Spatial change descriptions:
..........

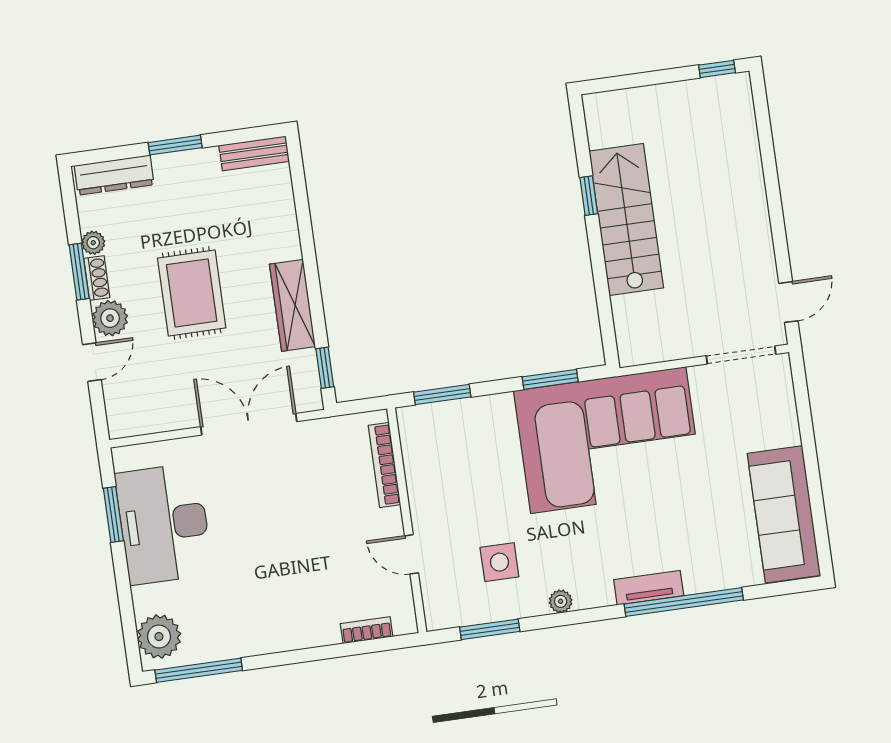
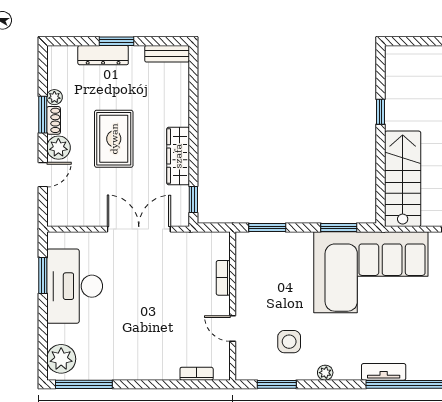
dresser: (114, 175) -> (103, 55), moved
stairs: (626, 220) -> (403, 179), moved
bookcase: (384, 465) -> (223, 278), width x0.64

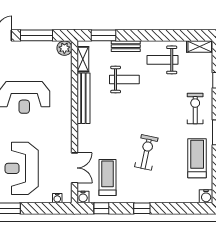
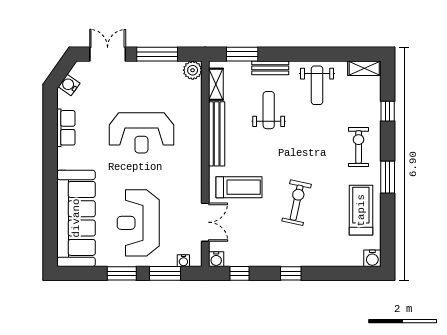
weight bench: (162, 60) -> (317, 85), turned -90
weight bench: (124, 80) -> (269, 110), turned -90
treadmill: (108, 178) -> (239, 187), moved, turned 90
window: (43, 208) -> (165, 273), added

..........

● **TRY IT**: Once the pictures are set aside, repeat each entry exactly as it stands.

● **WRITTEN RESPONSE**:
dresser: (114, 175) -> (103, 55), moved
stairs: (626, 220) -> (403, 179), moved
bookcase: (384, 465) -> (223, 278), width x0.64

weight bench: (162, 60) -> (317, 85), turned -90
weight bench: (124, 80) -> (269, 110), turned -90
treadmill: (108, 178) -> (239, 187), moved, turned 90
window: (43, 208) -> (165, 273), added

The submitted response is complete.